Before anything else, copy every record below exactly as it stands.

---+---

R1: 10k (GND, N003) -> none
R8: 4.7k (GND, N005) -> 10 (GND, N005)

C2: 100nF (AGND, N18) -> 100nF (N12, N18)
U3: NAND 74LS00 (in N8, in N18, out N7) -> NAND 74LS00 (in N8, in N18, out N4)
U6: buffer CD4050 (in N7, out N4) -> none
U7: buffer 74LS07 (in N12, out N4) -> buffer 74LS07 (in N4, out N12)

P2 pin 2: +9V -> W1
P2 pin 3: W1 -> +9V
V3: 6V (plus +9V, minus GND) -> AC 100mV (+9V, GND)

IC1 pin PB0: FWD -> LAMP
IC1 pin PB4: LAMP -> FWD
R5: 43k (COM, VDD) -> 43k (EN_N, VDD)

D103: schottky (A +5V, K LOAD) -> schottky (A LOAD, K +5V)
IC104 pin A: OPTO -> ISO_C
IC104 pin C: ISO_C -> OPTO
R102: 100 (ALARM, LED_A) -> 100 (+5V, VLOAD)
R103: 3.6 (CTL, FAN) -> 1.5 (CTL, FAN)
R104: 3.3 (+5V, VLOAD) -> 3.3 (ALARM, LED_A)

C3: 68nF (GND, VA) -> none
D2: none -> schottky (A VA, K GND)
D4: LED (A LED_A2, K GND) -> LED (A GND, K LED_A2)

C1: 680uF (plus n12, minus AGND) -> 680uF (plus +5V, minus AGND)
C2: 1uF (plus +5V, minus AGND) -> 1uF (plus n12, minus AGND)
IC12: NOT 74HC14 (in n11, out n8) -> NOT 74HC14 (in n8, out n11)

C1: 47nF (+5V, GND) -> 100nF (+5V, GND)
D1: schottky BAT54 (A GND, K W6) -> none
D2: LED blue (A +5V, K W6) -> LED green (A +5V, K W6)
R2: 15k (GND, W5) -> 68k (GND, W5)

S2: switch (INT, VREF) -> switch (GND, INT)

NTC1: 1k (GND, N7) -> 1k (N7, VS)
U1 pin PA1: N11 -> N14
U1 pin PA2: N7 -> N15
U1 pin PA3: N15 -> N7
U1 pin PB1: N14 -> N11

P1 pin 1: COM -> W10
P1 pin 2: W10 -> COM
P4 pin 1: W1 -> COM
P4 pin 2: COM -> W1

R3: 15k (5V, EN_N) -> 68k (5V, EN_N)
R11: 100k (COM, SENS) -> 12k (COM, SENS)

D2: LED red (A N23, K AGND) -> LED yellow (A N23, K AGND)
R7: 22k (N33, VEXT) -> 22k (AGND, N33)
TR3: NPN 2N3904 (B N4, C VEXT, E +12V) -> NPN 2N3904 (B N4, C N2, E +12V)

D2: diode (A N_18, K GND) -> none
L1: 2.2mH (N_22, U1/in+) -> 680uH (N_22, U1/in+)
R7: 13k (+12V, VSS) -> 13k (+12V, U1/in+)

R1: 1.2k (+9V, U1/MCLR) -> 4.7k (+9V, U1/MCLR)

---+---

▸ **Completed task**:
R1: 10k (GND, N003) -> none
R8: 4.7k (GND, N005) -> 10 (GND, N005)

C2: 100nF (AGND, N18) -> 100nF (N12, N18)
U3: NAND 74LS00 (in N8, in N18, out N7) -> NAND 74LS00 (in N8, in N18, out N4)
U6: buffer CD4050 (in N7, out N4) -> none
U7: buffer 74LS07 (in N12, out N4) -> buffer 74LS07 (in N4, out N12)

P2 pin 2: +9V -> W1
P2 pin 3: W1 -> +9V
V3: 6V (plus +9V, minus GND) -> AC 100mV (+9V, GND)

IC1 pin PB0: FWD -> LAMP
IC1 pin PB4: LAMP -> FWD
R5: 43k (COM, VDD) -> 43k (EN_N, VDD)

D103: schottky (A +5V, K LOAD) -> schottky (A LOAD, K +5V)
IC104 pin A: OPTO -> ISO_C
IC104 pin C: ISO_C -> OPTO
R102: 100 (ALARM, LED_A) -> 100 (+5V, VLOAD)
R103: 3.6 (CTL, FAN) -> 1.5 (CTL, FAN)
R104: 3.3 (+5V, VLOAD) -> 3.3 (ALARM, LED_A)

C3: 68nF (GND, VA) -> none
D2: none -> schottky (A VA, K GND)
D4: LED (A LED_A2, K GND) -> LED (A GND, K LED_A2)

C1: 680uF (plus n12, minus AGND) -> 680uF (plus +5V, minus AGND)
C2: 1uF (plus +5V, minus AGND) -> 1uF (plus n12, minus AGND)
IC12: NOT 74HC14 (in n11, out n8) -> NOT 74HC14 (in n8, out n11)

C1: 47nF (+5V, GND) -> 100nF (+5V, GND)
D1: schottky BAT54 (A GND, K W6) -> none
D2: LED blue (A +5V, K W6) -> LED green (A +5V, K W6)
R2: 15k (GND, W5) -> 68k (GND, W5)

S2: switch (INT, VREF) -> switch (GND, INT)

NTC1: 1k (GND, N7) -> 1k (N7, VS)
U1 pin PA1: N11 -> N14
U1 pin PA2: N7 -> N15
U1 pin PA3: N15 -> N7
U1 pin PB1: N14 -> N11

P1 pin 1: COM -> W10
P1 pin 2: W10 -> COM
P4 pin 1: W1 -> COM
P4 pin 2: COM -> W1

R3: 15k (5V, EN_N) -> 68k (5V, EN_N)
R11: 100k (COM, SENS) -> 12k (COM, SENS)

D2: LED red (A N23, K AGND) -> LED yellow (A N23, K AGND)
R7: 22k (N33, VEXT) -> 22k (AGND, N33)
TR3: NPN 2N3904 (B N4, C VEXT, E +12V) -> NPN 2N3904 (B N4, C N2, E +12V)

D2: diode (A N_18, K GND) -> none
L1: 2.2mH (N_22, U1/in+) -> 680uH (N_22, U1/in+)
R7: 13k (+12V, VSS) -> 13k (+12V, U1/in+)

R1: 1.2k (+9V, U1/MCLR) -> 4.7k (+9V, U1/MCLR)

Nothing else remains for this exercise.